- [PROBLEM TO WORK ON]
Every line from the one containing "(87, 219) = (422, 223): white" to the end of the listing below should be transcribed exactly, and no line outside that span should appear.

- [DATA PROVIDED]

========

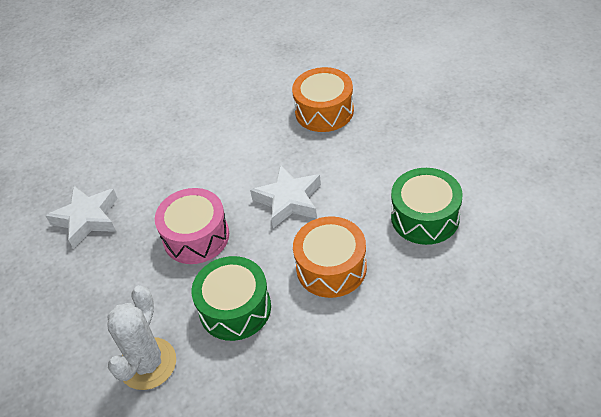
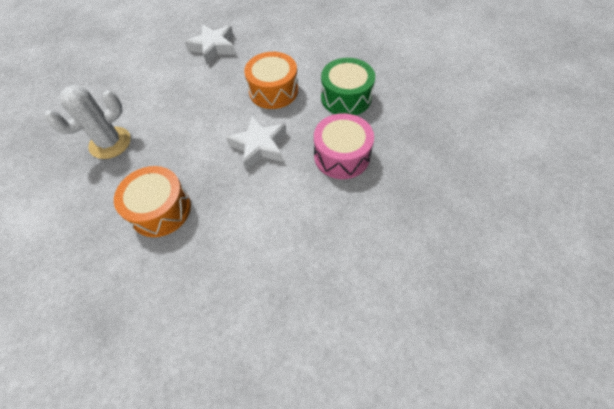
camera: 150 degrees left, 10 degrees up
(87, 219) = (422, 223): white star -> white star (213, 47)
(148, 364) = (415, 94): white cactus -> white cactus (110, 143)
(425, 217) = (195, 89): green drum -> none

========

- [SOLUTION TO THIS EXERCISE]
(87, 219) = (422, 223): white star -> white star (213, 47)
(148, 364) = (415, 94): white cactus -> white cactus (110, 143)
(425, 217) = (195, 89): green drum -> none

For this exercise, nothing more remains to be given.